■ Exercise input
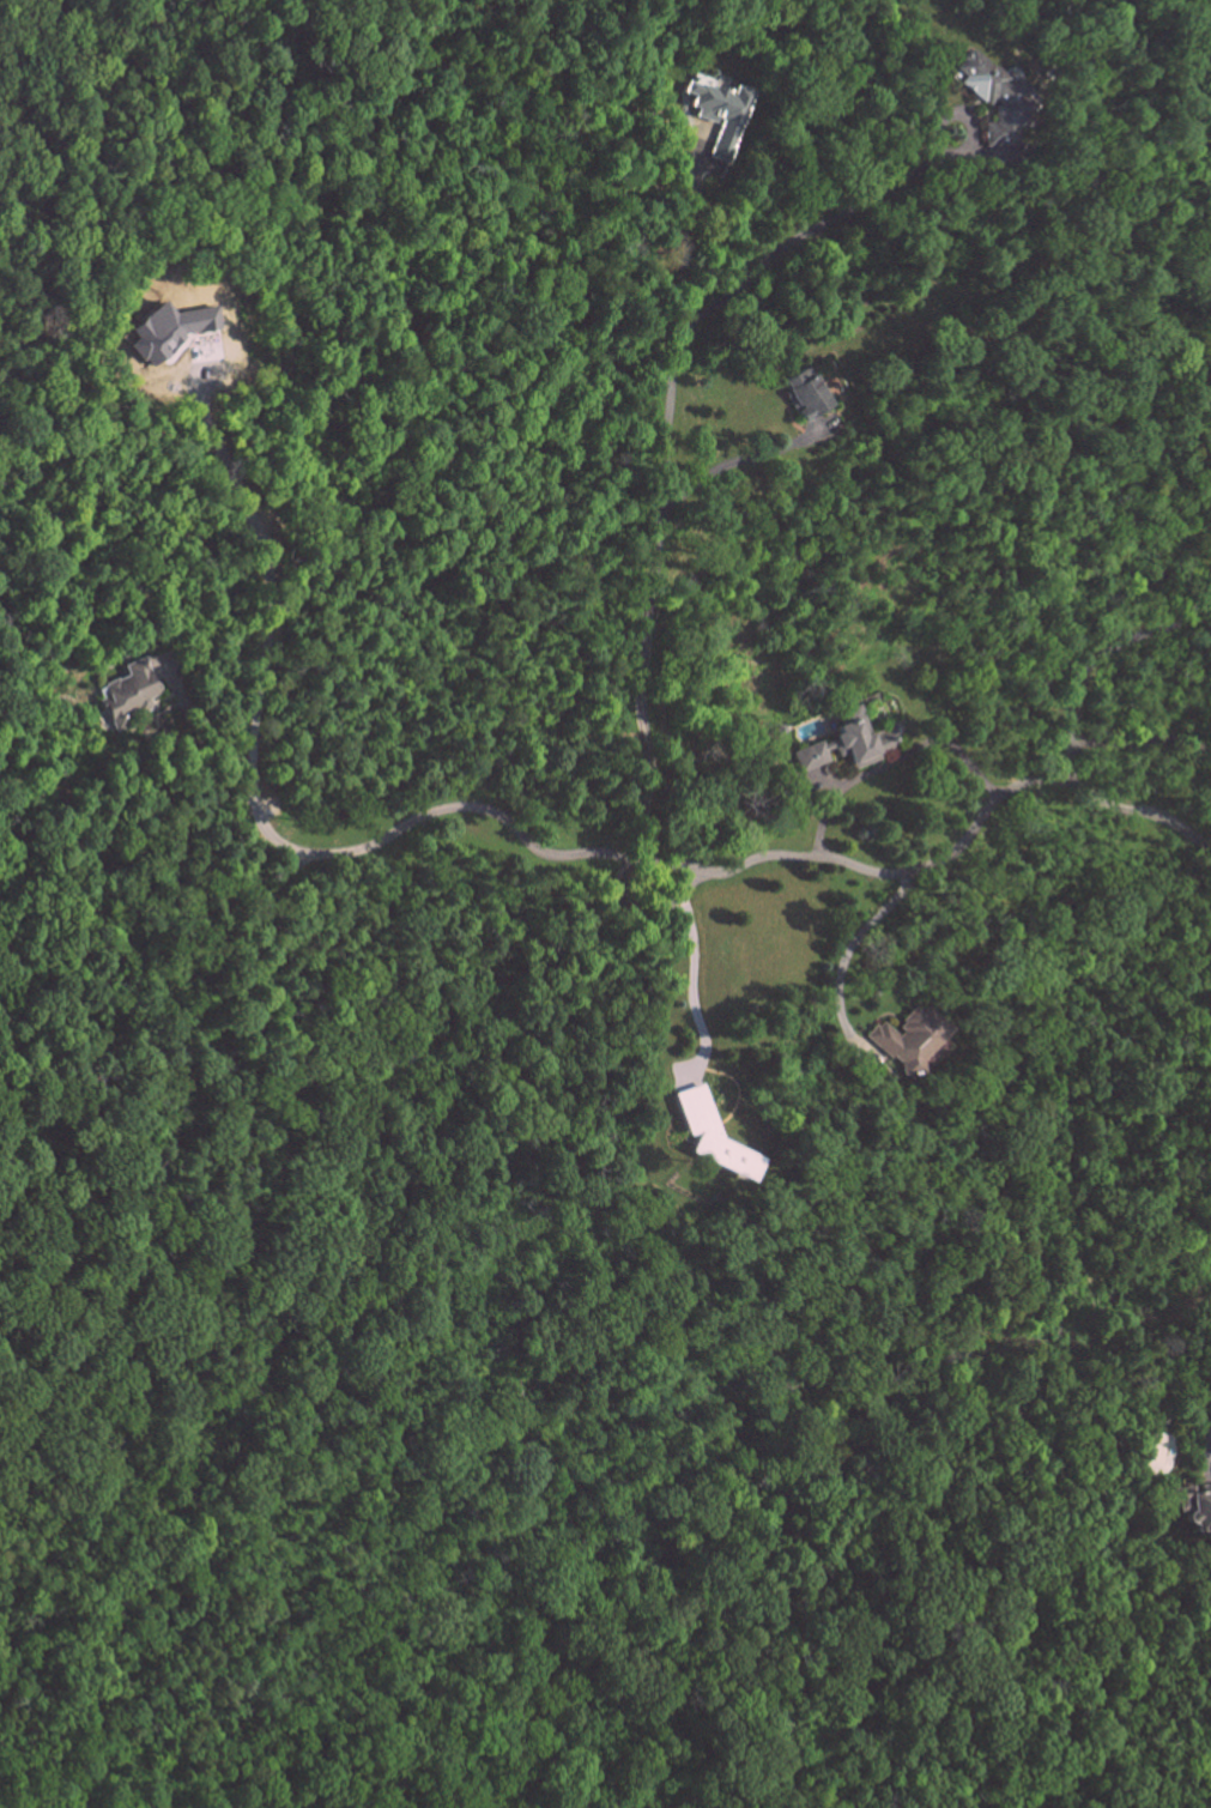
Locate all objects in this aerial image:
building: (998, 98)
building: (717, 115)
road: (679, 245)
building: (171, 336)
building: (803, 394)
road: (663, 453)
road: (720, 465)
road: (260, 549)
road: (1092, 653)
building: (125, 690)
road: (1141, 738)
road: (892, 751)
road: (403, 823)
road: (969, 832)
road: (625, 890)
road: (843, 948)
road: (688, 988)
building: (908, 1038)
building: (710, 1134)
building: (1196, 1509)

■ Assigned task
Write the listing above out again word for word, excluding all images.

■ Task solution
Locate all objects in this aerial image:
building: (998, 98)
building: (717, 115)
road: (679, 245)
building: (171, 336)
building: (803, 394)
road: (663, 453)
road: (720, 465)
road: (260, 549)
road: (1092, 653)
building: (125, 690)
road: (1141, 738)
road: (892, 751)
road: (403, 823)
road: (969, 832)
road: (625, 890)
road: (843, 948)
road: (688, 988)
building: (908, 1038)
building: (710, 1134)
building: (1196, 1509)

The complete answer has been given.